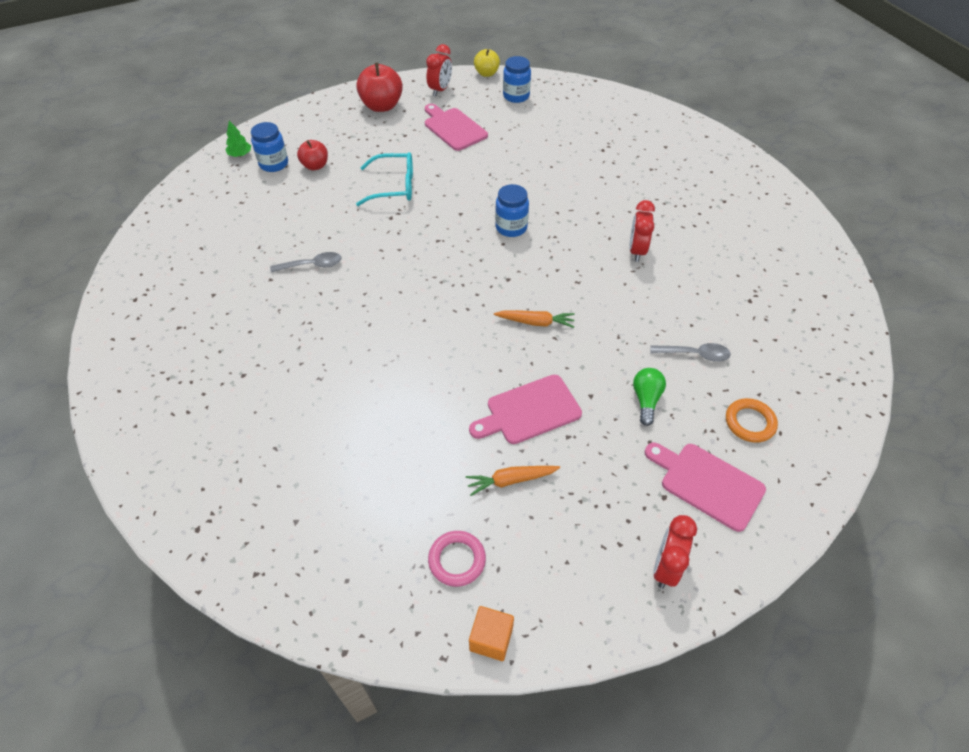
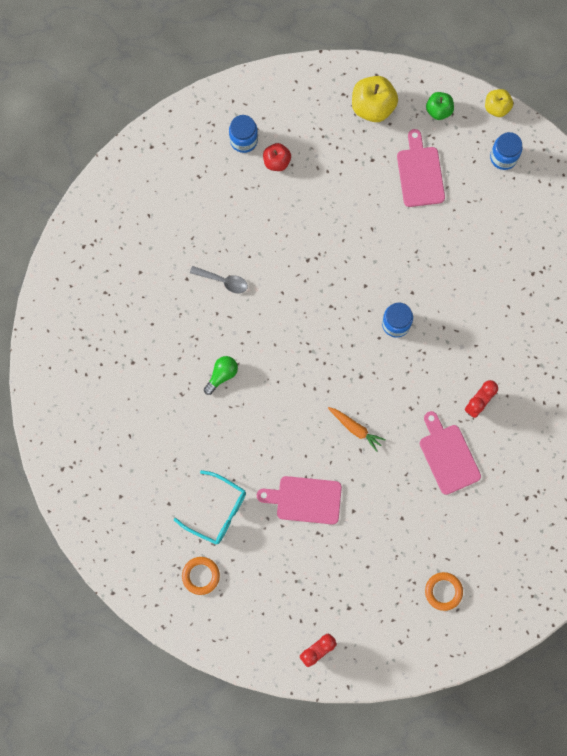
camera: 30 degrees right, 25 degrees up
(240, 155) = (221, 112): green tree -> none
(382, 106) = (373, 107): red apple -> yellow apple
(394, 186) = (329, 224): turquoise glasses -> turquoise glasses (217, 511)
(440, 90) = (438, 110): red clock -> green apple
(457, 560) = (201, 576): pink ring -> orange ring
(491, 639) = (194, 631): orange cube -> none
(510, 480) = (262, 543): orange carrot -> none
(646, 400) = (388, 535): green light bulb -> green light bulb (222, 375)
(695, 354) = (448, 520): grey spoon -> none
(707, 484) = (382, 615): pink cutting board -> pink cutting board (448, 456)

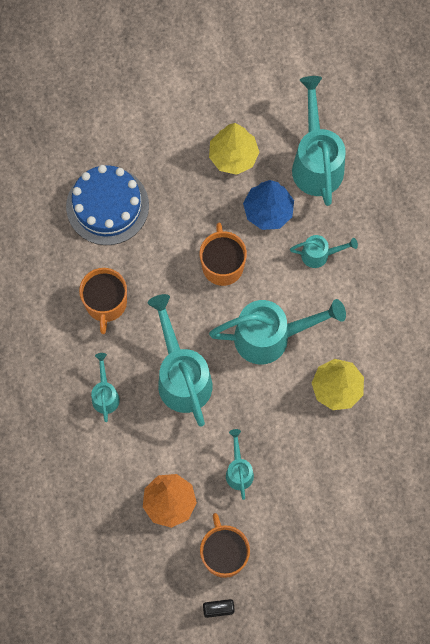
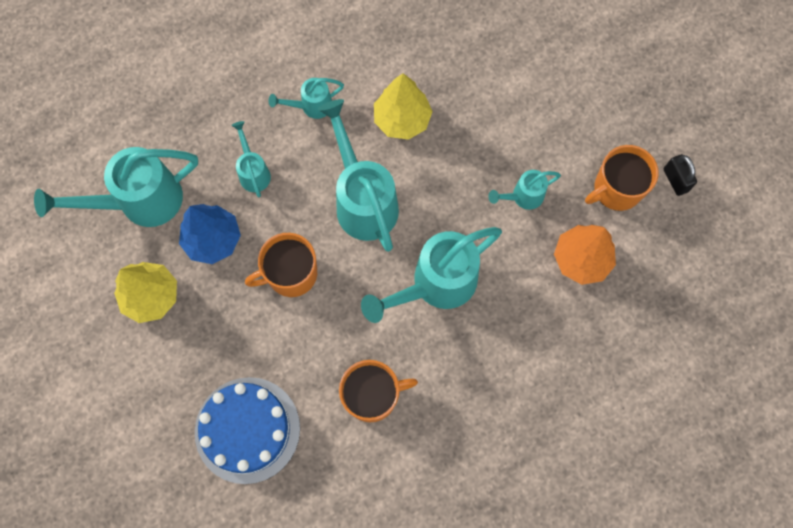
camera: 105 degrees left, 0 degrees up
(105, 395) = (482, 364): turquoise watering can -> turquoise watering can (311, 106)

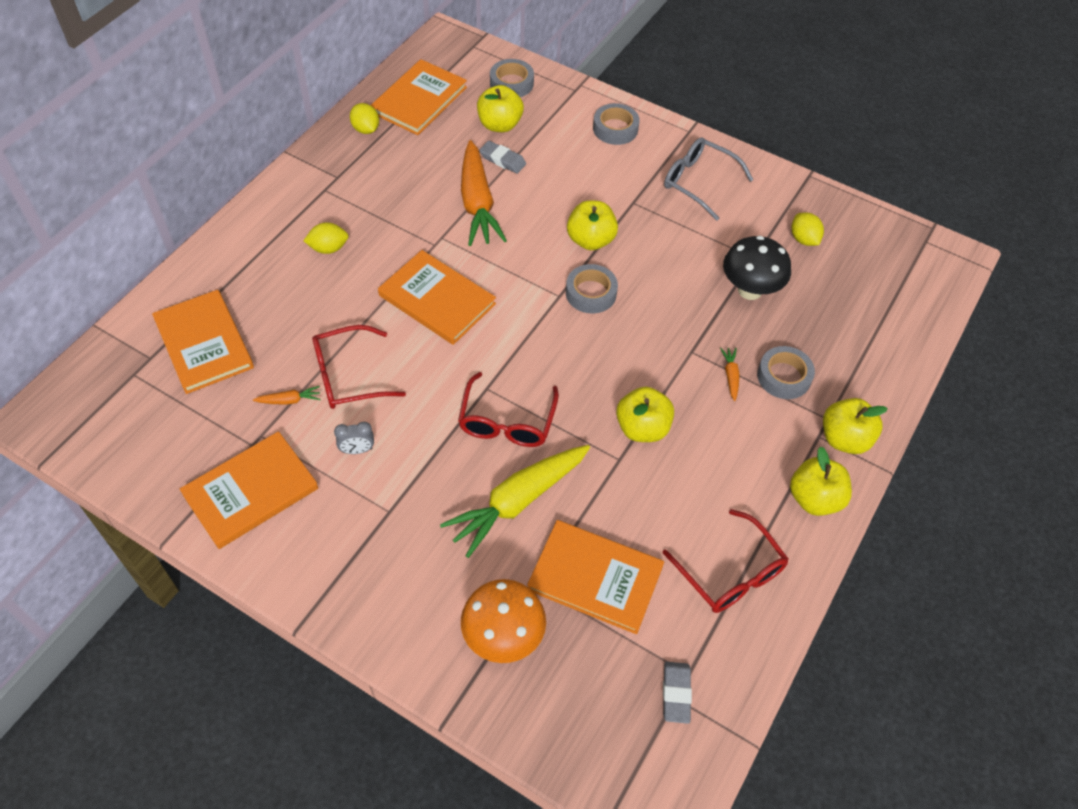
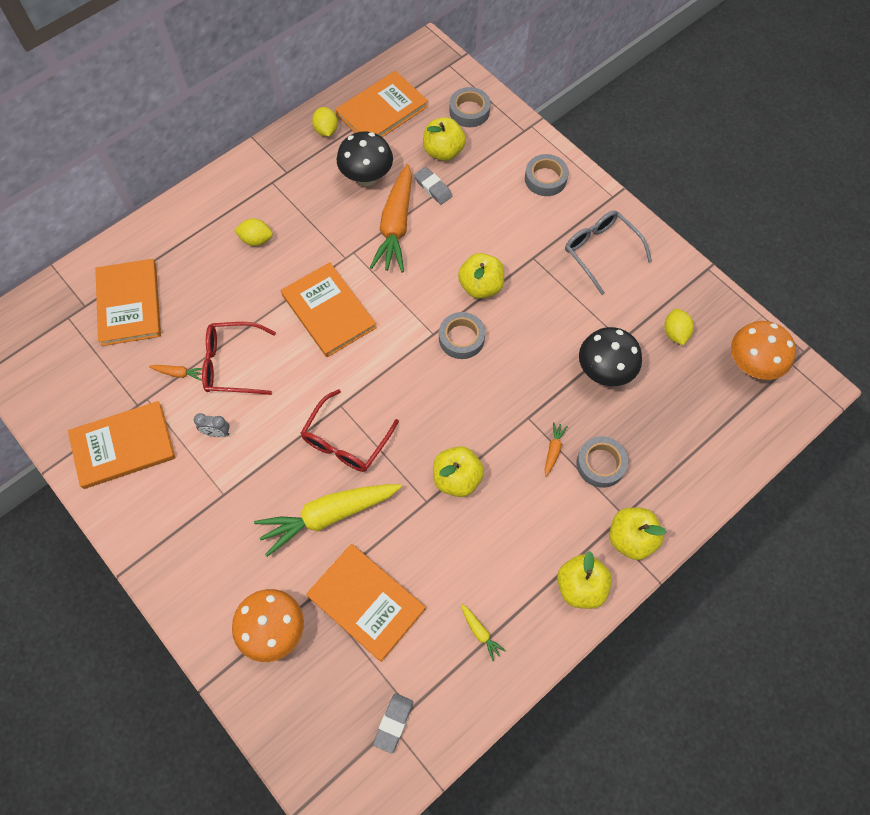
camera: 20 degrees right, 10 degrees up
(428, 164) = (367, 177): none -> black mushroom
(730, 573) = (480, 632): red glasses -> yellow carrot
(889, 251) = (751, 365): none -> orange mushroom

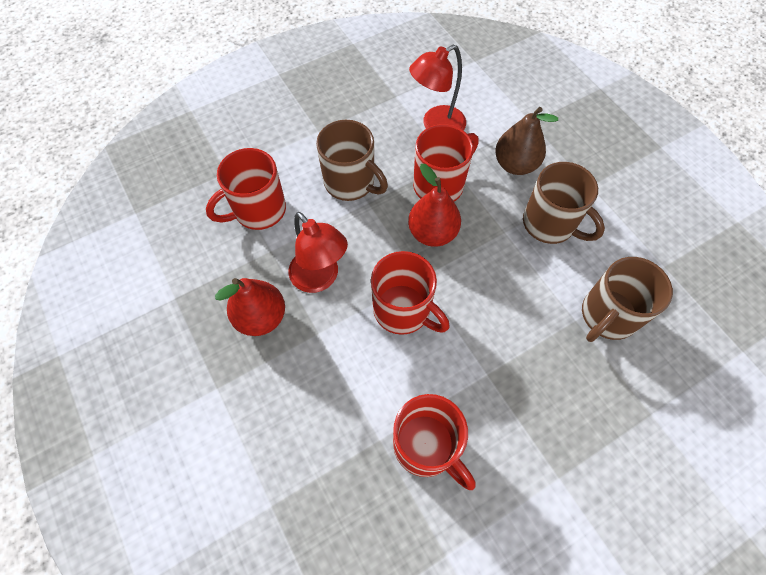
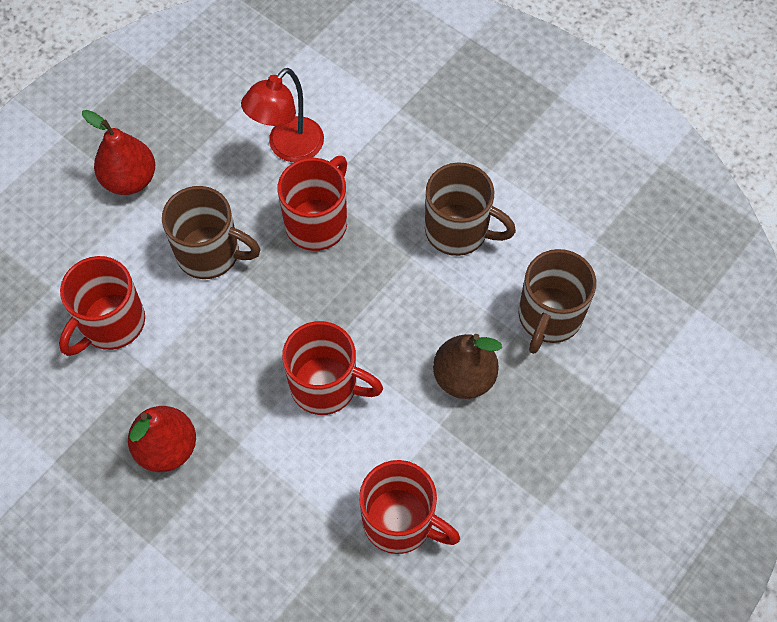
camera: 20 degrees left, 0 degrees up
(320, 278) = (218, 381): red lamp -> none
(432, 233) = (328, 284): red pear -> red pear (130, 180)
(515, 164) = (398, 169): brown pear -> brown pear (464, 377)

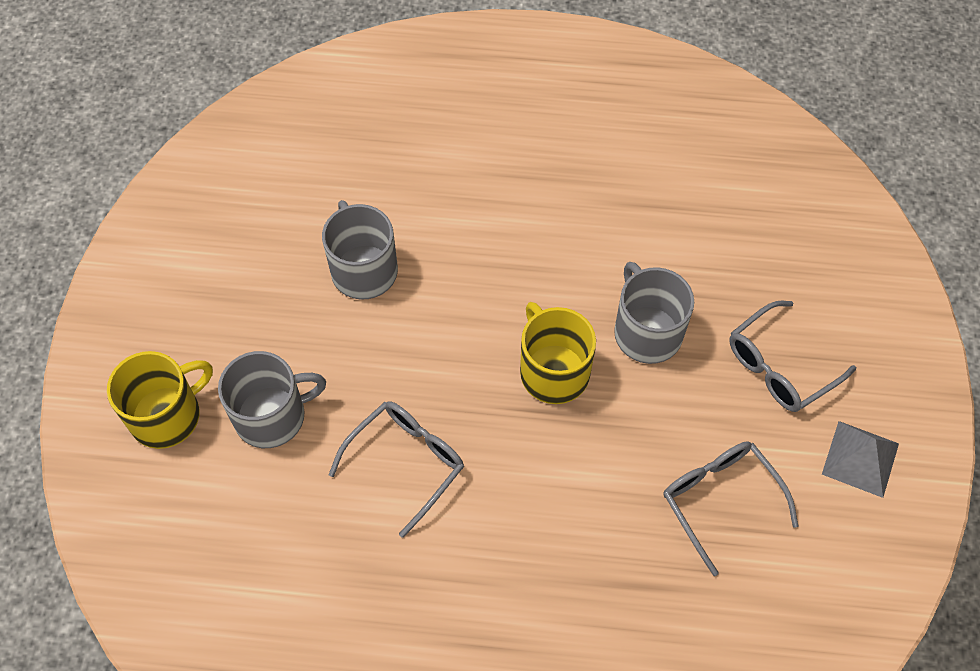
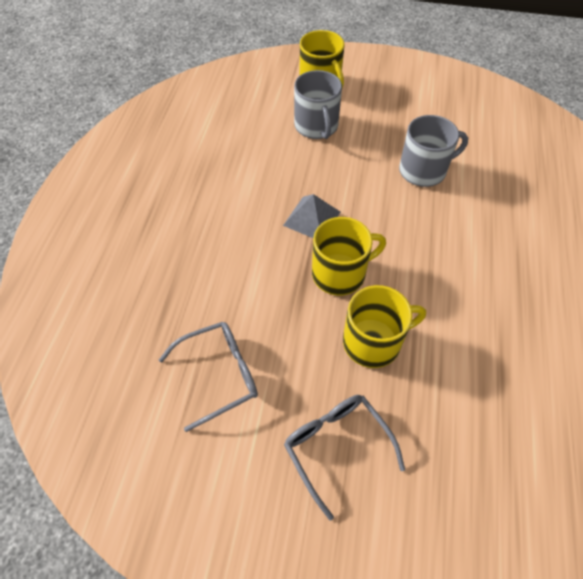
camera: 95 degrees right, 5 degrees down
(406, 463) = (277, 187): grey glasses -> none
(647, 332) = (373, 342): grey mug -> yellow mug
(860, 458) = (238, 503): grey pyramid -> grey pyramid (312, 218)

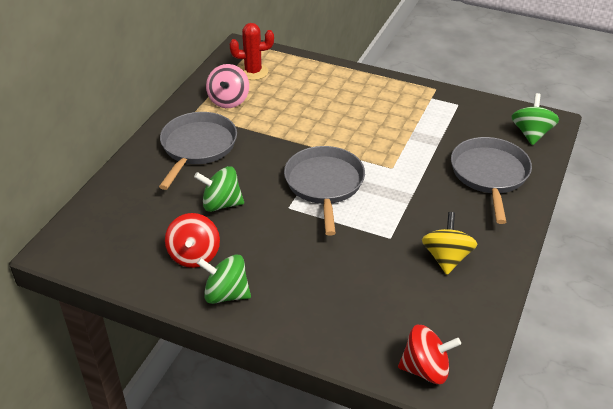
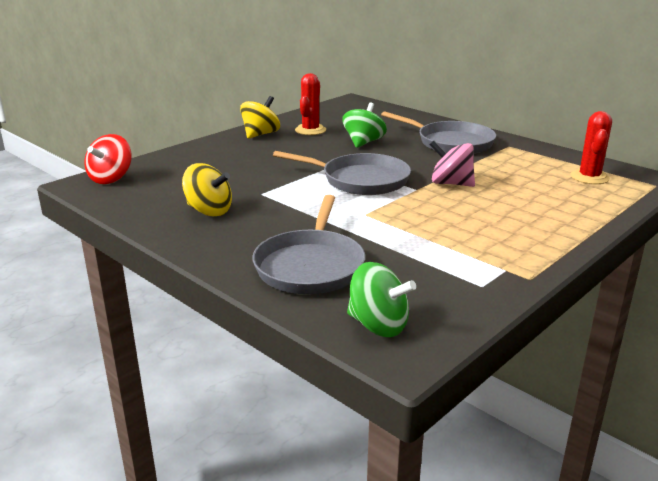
camera: 110 degrees right, 15 degrees down
(194, 255) = (310, 130): red spinning top -> red cactus
(226, 294) = (260, 134): green spinning top -> yellow spinning top
(228, 100) = (529, 161): pink spinning top -> pink spinning top (451, 183)
(489, 175) = (310, 266): grey pan -> grey pan turned 75 degrees clockwise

Work instruction →
Reproduce the data verbatim and omit each image.

Result of the task →
camera: 30 degrees right, 25 degrees up
(240, 155) = (221, 112): green tree -> none
(382, 106) = (373, 107): red apple -> yellow apple
(394, 186) = (329, 224): turquoise glasses -> turquoise glasses (217, 511)
(440, 90) = (438, 110): red clock -> green apple
(457, 560) = (201, 576): pink ring -> orange ring
(491, 639) = (194, 631): orange cube -> none
(510, 480) = (262, 543): orange carrot -> none
(646, 400) = (388, 535): green light bulb -> green light bulb (222, 375)
(695, 354) = (448, 520): grey spoon -> none
(707, 484) = (382, 615): pink cutting board -> pink cutting board (448, 456)

camera: 105 degrees left, 0 degrees up
(105, 395) = (482, 364): turquoise watering can -> turquoise watering can (311, 106)

camera: 20 degrees right, 10 degrees up
(428, 164) = (367, 177): none -> black mushroom
(730, 573) = (480, 632): red glasses -> yellow carrot
(889, 251) = (751, 365): none -> orange mushroom

camera: 20 degrees left, 0 degrees up
(320, 278) = (218, 381): red lamp -> none
(432, 233) = (328, 284): red pear -> red pear (130, 180)
(515, 164) = (398, 169): brown pear -> brown pear (464, 377)

camera: 95 degrees right, 5 degrees down
(406, 463) = (277, 187): grey glasses -> none
(647, 332) = (373, 342): grey mug -> yellow mug
(860, 458) = (238, 503): grey pyramid -> grey pyramid (312, 218)

camera: 110 degrees right, 15 degrees down
(194, 255) = (310, 130): red spinning top -> red cactus
(226, 294) = (260, 134): green spinning top -> yellow spinning top
(228, 100) = (529, 161): pink spinning top -> pink spinning top (451, 183)
(489, 175) = (310, 266): grey pan -> grey pan turned 75 degrees clockwise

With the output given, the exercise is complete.